* TASK PROMPT *
Once the line with "R1: 2.4k (LEVEL, VA) -> 68k (LEVEL, VA)" is found, return it along with every line after it, exactly, through the end of the material.

* RECORDED INFORMATION *
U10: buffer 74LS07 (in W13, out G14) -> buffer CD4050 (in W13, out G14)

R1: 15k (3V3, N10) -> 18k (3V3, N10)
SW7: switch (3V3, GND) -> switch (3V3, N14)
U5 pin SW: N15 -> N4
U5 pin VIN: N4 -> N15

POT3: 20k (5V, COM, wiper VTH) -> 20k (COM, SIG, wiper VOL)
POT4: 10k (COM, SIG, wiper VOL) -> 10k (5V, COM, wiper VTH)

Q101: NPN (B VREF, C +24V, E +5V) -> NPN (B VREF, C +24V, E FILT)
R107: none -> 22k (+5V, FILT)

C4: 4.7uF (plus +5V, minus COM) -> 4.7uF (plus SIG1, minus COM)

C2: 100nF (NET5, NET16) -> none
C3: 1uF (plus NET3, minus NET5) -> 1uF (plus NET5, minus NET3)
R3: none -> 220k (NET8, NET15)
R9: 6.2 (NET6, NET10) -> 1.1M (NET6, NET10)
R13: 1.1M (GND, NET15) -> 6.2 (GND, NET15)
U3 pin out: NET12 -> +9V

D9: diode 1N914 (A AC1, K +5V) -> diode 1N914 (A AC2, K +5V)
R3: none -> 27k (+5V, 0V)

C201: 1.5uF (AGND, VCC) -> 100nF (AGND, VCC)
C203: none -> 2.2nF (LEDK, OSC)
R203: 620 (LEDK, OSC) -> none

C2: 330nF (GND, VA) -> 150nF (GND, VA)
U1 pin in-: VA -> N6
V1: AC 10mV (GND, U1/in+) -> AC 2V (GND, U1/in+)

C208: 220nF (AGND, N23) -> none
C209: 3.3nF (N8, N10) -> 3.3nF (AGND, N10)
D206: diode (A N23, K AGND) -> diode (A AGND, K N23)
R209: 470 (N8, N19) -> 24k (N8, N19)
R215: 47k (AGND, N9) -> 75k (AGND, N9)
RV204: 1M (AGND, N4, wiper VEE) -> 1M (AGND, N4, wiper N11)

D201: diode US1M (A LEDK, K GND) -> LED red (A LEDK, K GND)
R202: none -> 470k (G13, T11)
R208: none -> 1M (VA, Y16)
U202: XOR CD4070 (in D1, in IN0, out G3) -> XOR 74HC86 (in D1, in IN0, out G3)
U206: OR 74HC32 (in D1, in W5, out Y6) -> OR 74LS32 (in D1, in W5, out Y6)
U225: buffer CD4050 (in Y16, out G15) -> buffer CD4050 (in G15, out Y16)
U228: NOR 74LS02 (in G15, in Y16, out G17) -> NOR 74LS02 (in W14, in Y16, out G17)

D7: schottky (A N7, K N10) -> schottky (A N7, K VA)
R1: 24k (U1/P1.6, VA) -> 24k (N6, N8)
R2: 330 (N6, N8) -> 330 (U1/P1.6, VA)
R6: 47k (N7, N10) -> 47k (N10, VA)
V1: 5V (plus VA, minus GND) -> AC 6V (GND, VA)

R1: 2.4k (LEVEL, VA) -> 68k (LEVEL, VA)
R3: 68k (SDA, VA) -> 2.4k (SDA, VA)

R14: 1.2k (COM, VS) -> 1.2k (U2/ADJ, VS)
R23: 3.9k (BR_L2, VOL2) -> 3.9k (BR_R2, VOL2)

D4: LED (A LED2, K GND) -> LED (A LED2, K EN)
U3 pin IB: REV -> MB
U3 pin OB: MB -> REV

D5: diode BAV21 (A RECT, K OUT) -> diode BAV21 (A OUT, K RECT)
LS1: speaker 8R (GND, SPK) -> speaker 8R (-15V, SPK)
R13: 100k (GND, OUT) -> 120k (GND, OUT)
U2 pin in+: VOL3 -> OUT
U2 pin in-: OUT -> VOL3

* FINISHED TASK *
R1: 2.4k (LEVEL, VA) -> 68k (LEVEL, VA)
R3: 68k (SDA, VA) -> 2.4k (SDA, VA)

R14: 1.2k (COM, VS) -> 1.2k (U2/ADJ, VS)
R23: 3.9k (BR_L2, VOL2) -> 3.9k (BR_R2, VOL2)

D4: LED (A LED2, K GND) -> LED (A LED2, K EN)
U3 pin IB: REV -> MB
U3 pin OB: MB -> REV

D5: diode BAV21 (A RECT, K OUT) -> diode BAV21 (A OUT, K RECT)
LS1: speaker 8R (GND, SPK) -> speaker 8R (-15V, SPK)
R13: 100k (GND, OUT) -> 120k (GND, OUT)
U2 pin in+: VOL3 -> OUT
U2 pin in-: OUT -> VOL3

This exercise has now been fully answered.